- Directions for this task:
Each line from the one with "DRIVER2 pin ENA: A5 -> D5" through the last line of the records must be output exactly, both ends included.

*** Opening of Exercise inputs ***

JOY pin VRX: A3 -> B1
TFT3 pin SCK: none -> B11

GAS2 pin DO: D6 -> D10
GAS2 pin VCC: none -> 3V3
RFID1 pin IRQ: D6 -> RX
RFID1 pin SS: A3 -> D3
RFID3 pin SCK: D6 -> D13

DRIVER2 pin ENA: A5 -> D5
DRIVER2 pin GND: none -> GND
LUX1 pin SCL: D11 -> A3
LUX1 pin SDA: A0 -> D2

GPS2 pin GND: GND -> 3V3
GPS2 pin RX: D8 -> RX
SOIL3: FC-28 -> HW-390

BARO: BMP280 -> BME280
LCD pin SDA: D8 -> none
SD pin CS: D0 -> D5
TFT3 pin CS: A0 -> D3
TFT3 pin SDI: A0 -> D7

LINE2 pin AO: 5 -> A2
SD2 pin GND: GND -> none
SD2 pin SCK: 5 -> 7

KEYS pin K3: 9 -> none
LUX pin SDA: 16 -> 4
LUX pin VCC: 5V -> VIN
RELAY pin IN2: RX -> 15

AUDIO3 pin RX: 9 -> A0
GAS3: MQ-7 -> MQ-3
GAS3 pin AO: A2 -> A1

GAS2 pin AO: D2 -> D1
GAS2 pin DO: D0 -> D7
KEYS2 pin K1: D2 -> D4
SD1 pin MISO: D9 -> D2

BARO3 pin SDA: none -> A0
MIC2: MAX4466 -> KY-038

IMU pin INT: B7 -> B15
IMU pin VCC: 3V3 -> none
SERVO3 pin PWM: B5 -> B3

*** Close of Exercise inputs ***

- Answer to this problem:
DRIVER2 pin ENA: A5 -> D5
DRIVER2 pin GND: none -> GND
LUX1 pin SCL: D11 -> A3
LUX1 pin SDA: A0 -> D2

GPS2 pin GND: GND -> 3V3
GPS2 pin RX: D8 -> RX
SOIL3: FC-28 -> HW-390

BARO: BMP280 -> BME280
LCD pin SDA: D8 -> none
SD pin CS: D0 -> D5
TFT3 pin CS: A0 -> D3
TFT3 pin SDI: A0 -> D7

LINE2 pin AO: 5 -> A2
SD2 pin GND: GND -> none
SD2 pin SCK: 5 -> 7

KEYS pin K3: 9 -> none
LUX pin SDA: 16 -> 4
LUX pin VCC: 5V -> VIN
RELAY pin IN2: RX -> 15

AUDIO3 pin RX: 9 -> A0
GAS3: MQ-7 -> MQ-3
GAS3 pin AO: A2 -> A1

GAS2 pin AO: D2 -> D1
GAS2 pin DO: D0 -> D7
KEYS2 pin K1: D2 -> D4
SD1 pin MISO: D9 -> D2

BARO3 pin SDA: none -> A0
MIC2: MAX4466 -> KY-038

IMU pin INT: B7 -> B15
IMU pin VCC: 3V3 -> none
SERVO3 pin PWM: B5 -> B3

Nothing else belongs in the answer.